• [Exercise objective] Would you output the lines from the one with "KEYS1 pin K3: A2 -> 14" through the last line of the material below, exactly, but without pictures?

• [Records to use]

####

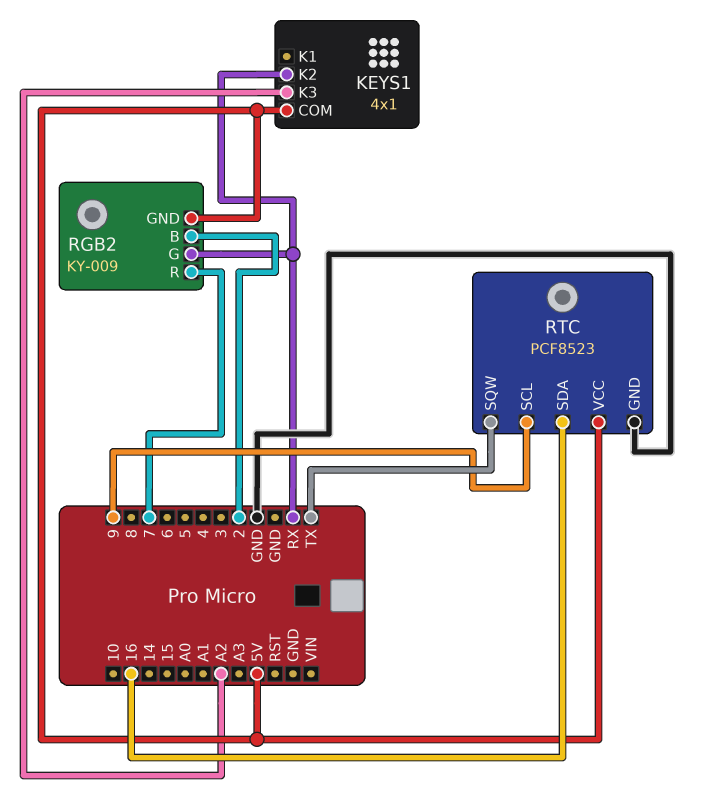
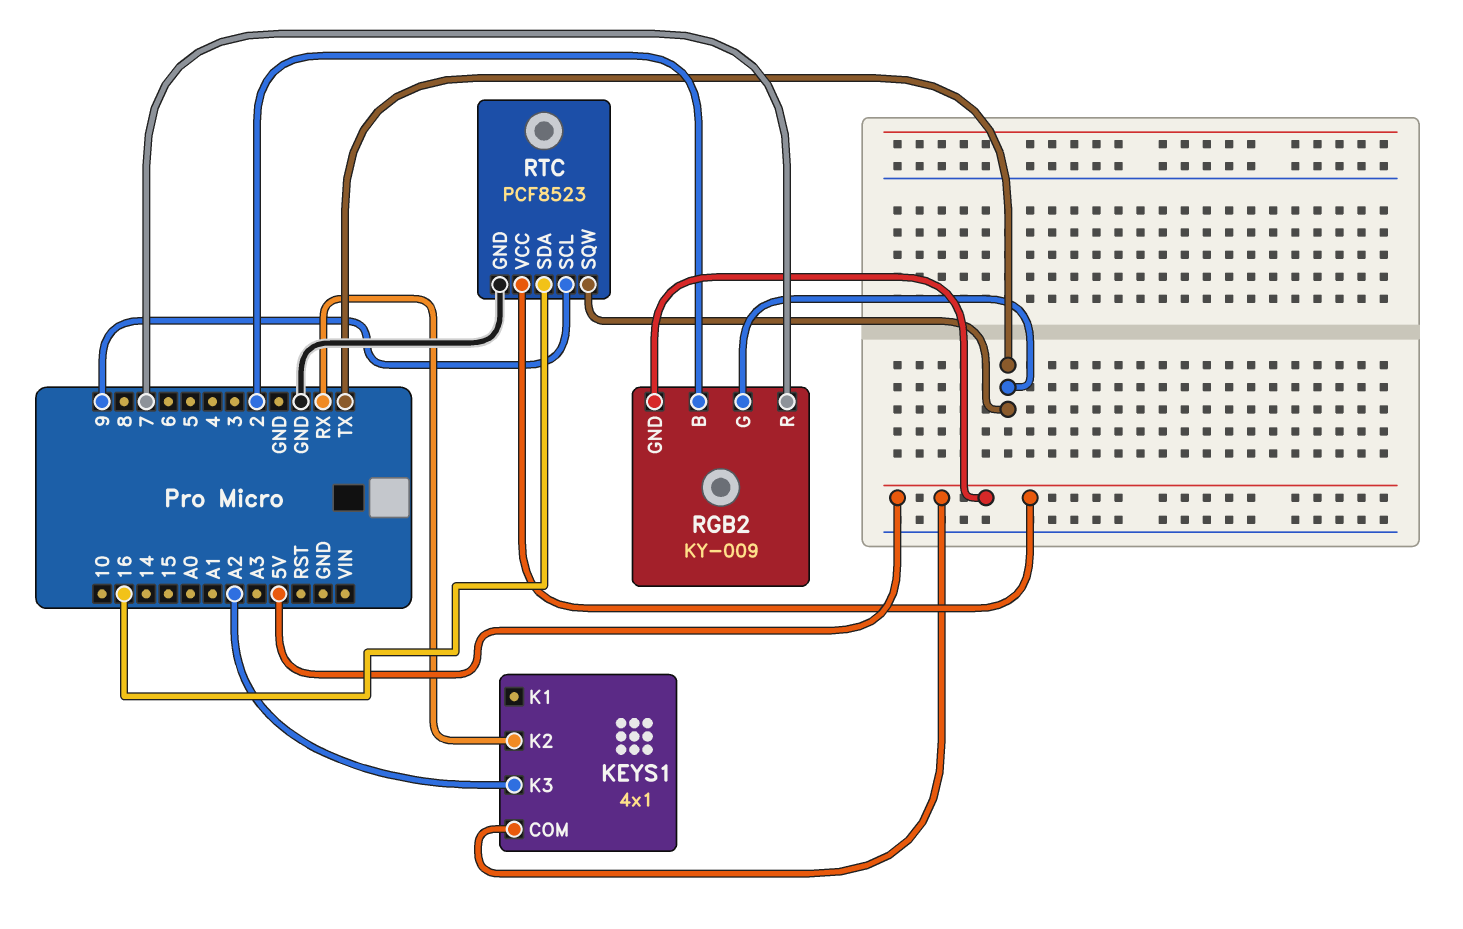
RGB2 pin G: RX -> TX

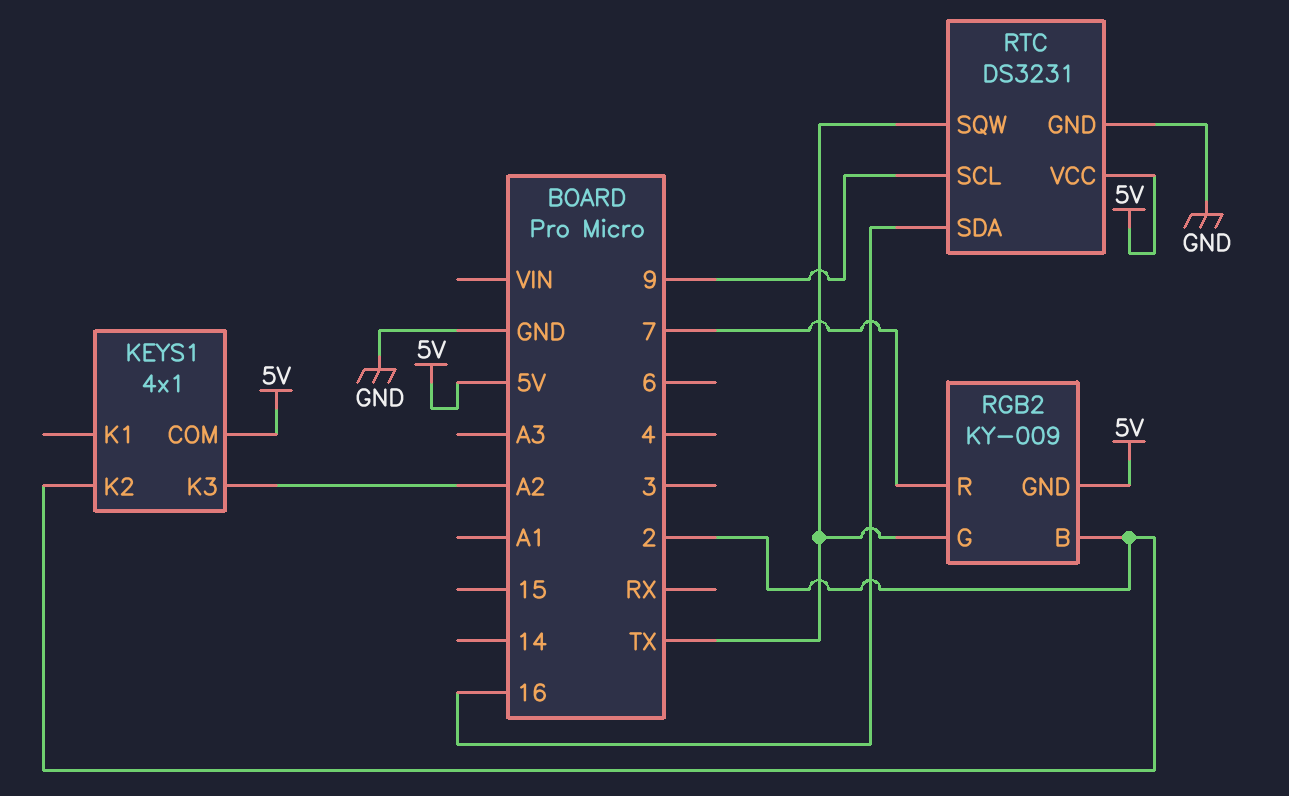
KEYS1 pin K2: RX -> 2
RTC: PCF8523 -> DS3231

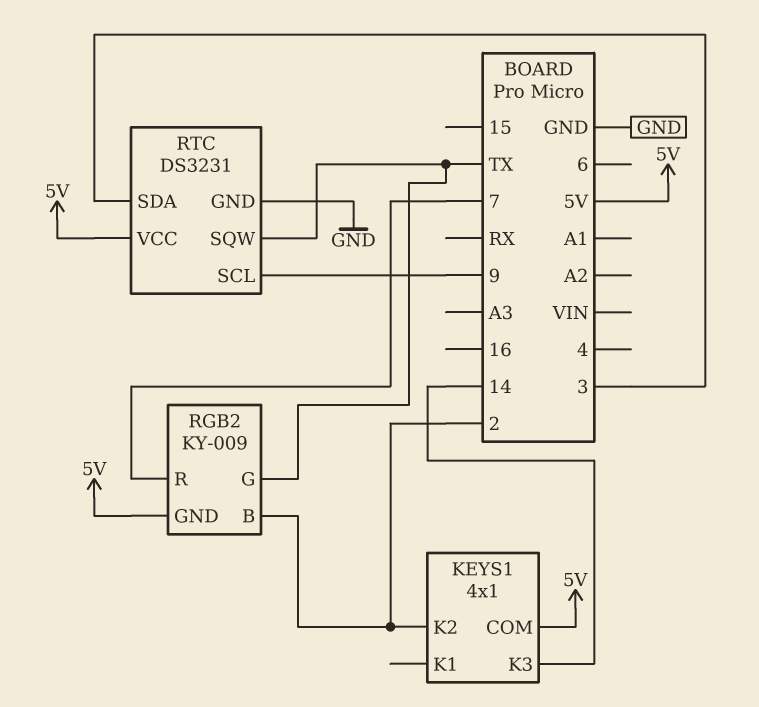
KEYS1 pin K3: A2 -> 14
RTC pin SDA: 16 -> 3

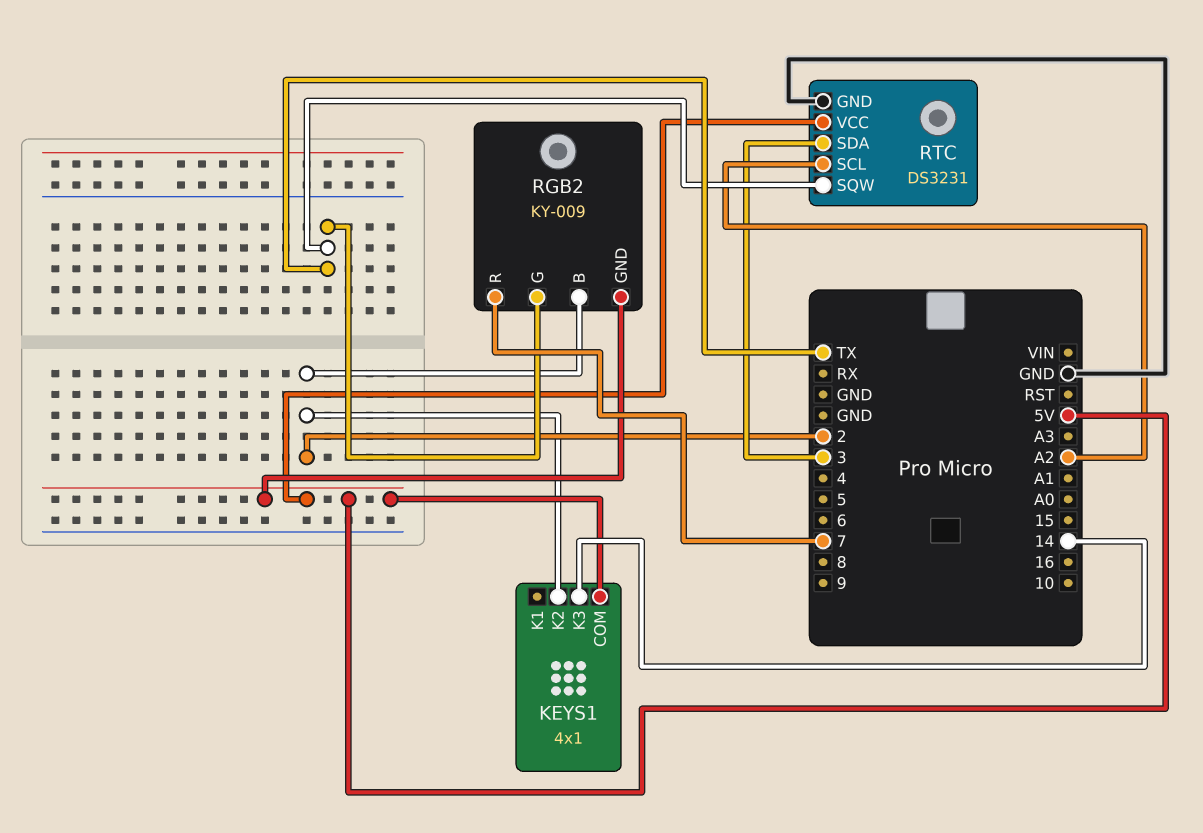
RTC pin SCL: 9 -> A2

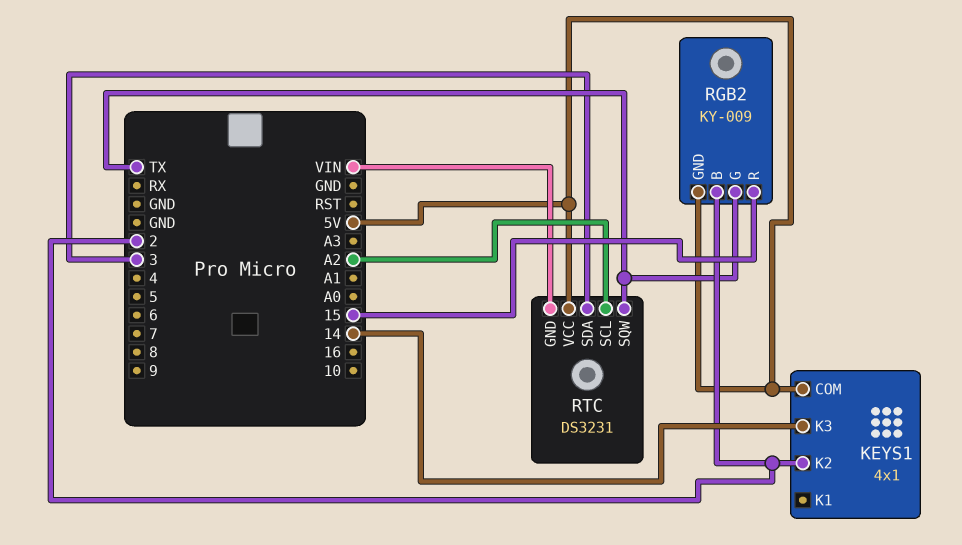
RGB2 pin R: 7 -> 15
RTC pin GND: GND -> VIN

####

• [Response area]
KEYS1 pin K3: A2 -> 14
RTC pin SDA: 16 -> 3

RTC pin SCL: 9 -> A2

RGB2 pin R: 7 -> 15
RTC pin GND: GND -> VIN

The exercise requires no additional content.